● Problem to solve: Pull every line holding the word "YELLOW" from the data below and copy it.

┌──

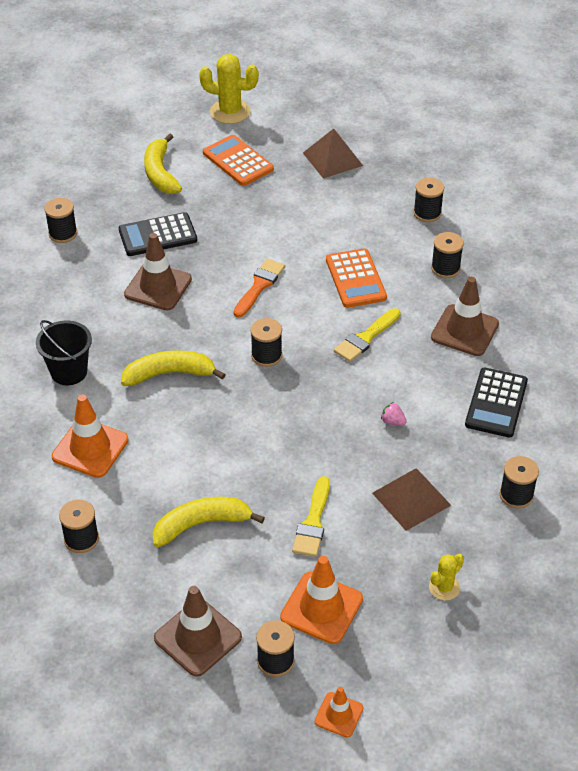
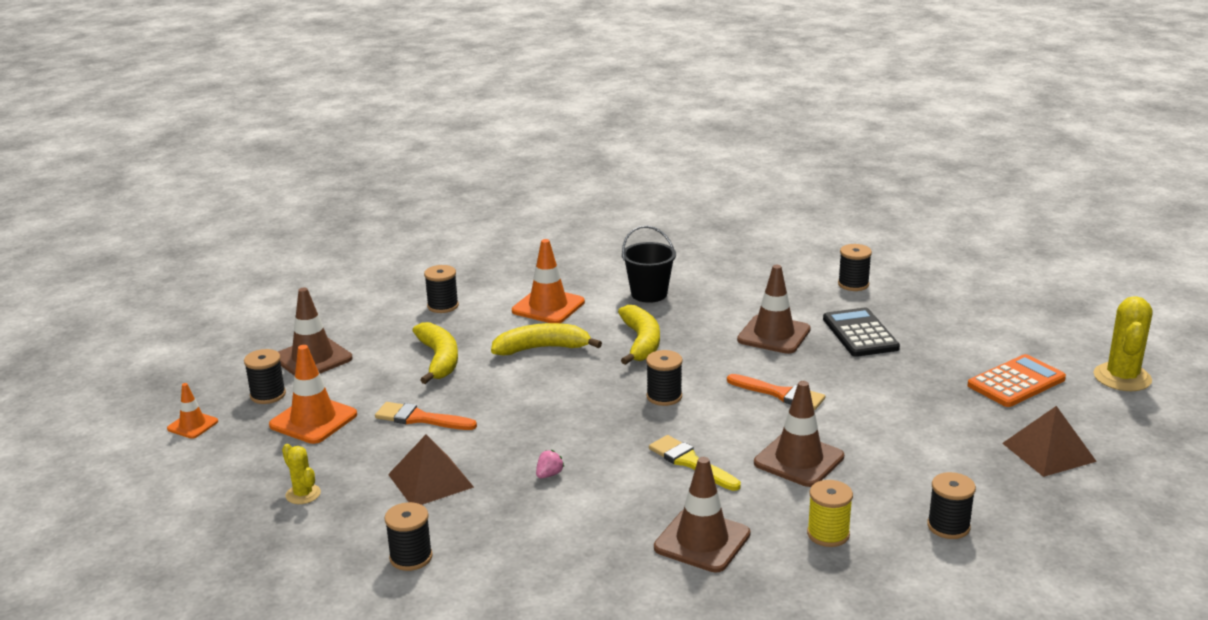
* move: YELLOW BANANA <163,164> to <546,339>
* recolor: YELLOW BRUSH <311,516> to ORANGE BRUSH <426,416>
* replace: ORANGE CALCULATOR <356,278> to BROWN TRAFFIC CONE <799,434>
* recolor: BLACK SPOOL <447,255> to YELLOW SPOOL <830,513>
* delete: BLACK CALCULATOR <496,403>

└──
┌──

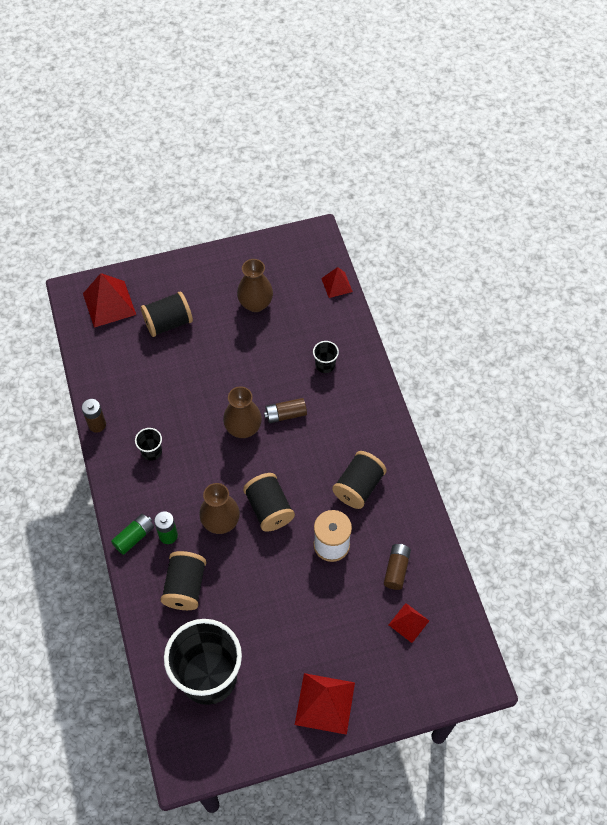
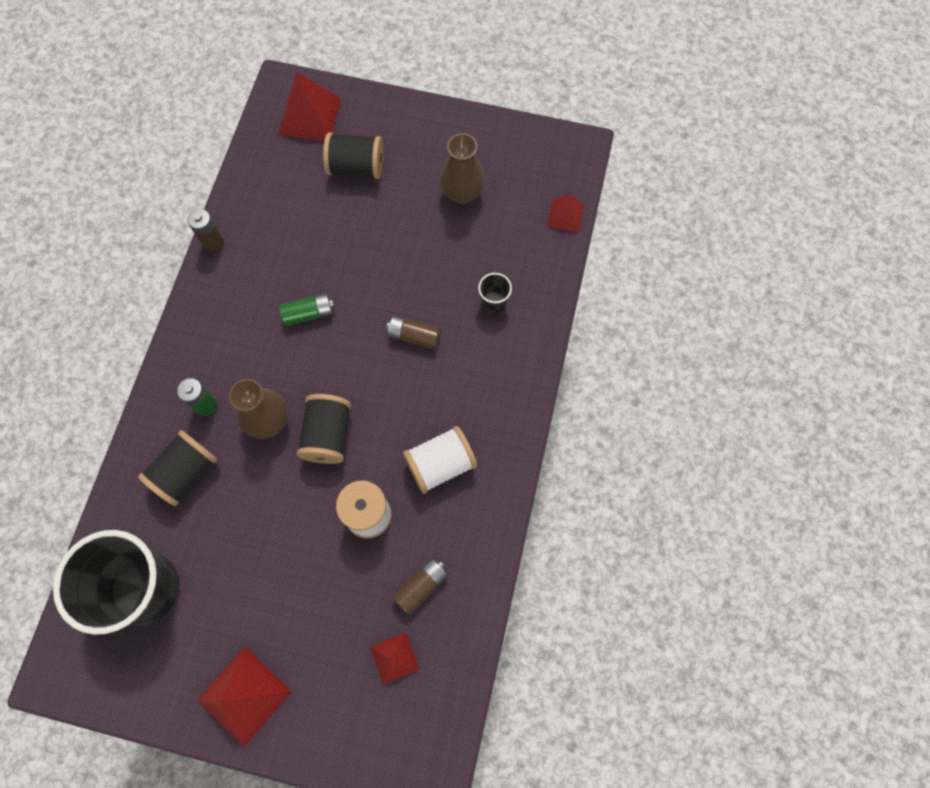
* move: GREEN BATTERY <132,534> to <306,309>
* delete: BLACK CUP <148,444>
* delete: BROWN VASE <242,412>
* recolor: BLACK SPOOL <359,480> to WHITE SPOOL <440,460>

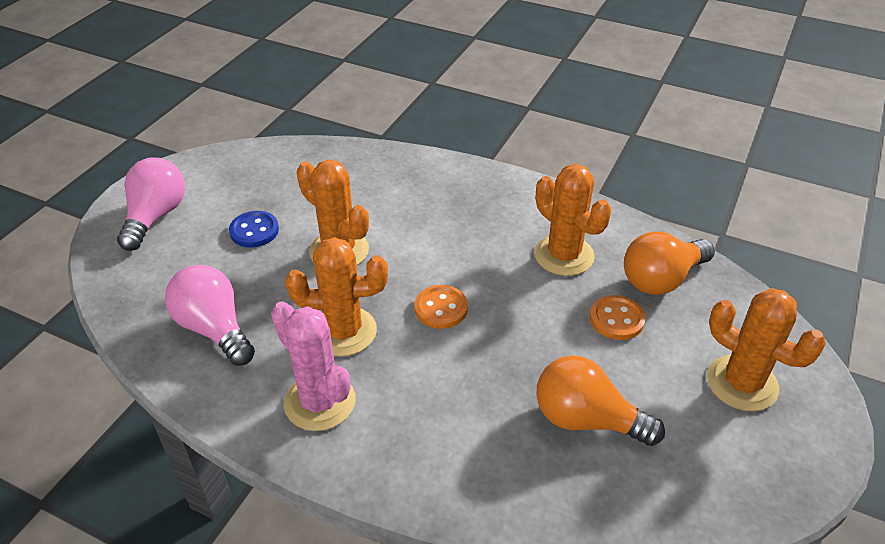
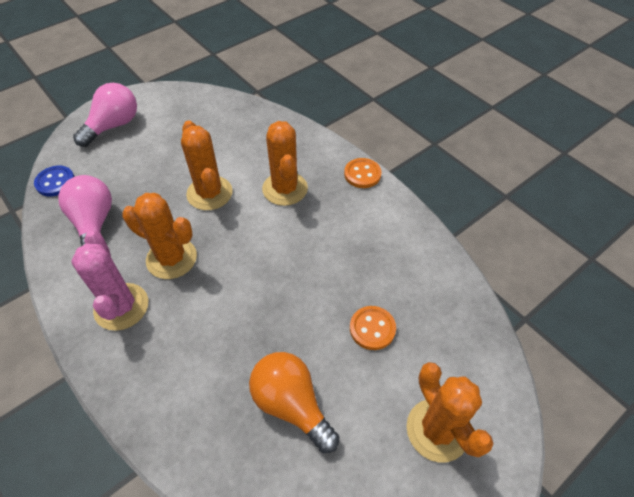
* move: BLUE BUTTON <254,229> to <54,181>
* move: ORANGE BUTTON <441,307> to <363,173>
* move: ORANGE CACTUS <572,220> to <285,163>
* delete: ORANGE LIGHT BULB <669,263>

└──

● Exercise solution:
* move: YELLOW BANANA <163,164> to <546,339>
* recolor: YELLOW BRUSH <311,516> to ORANGE BRUSH <426,416>
* recolor: BLACK SPOOL <447,255> to YELLOW SPOOL <830,513>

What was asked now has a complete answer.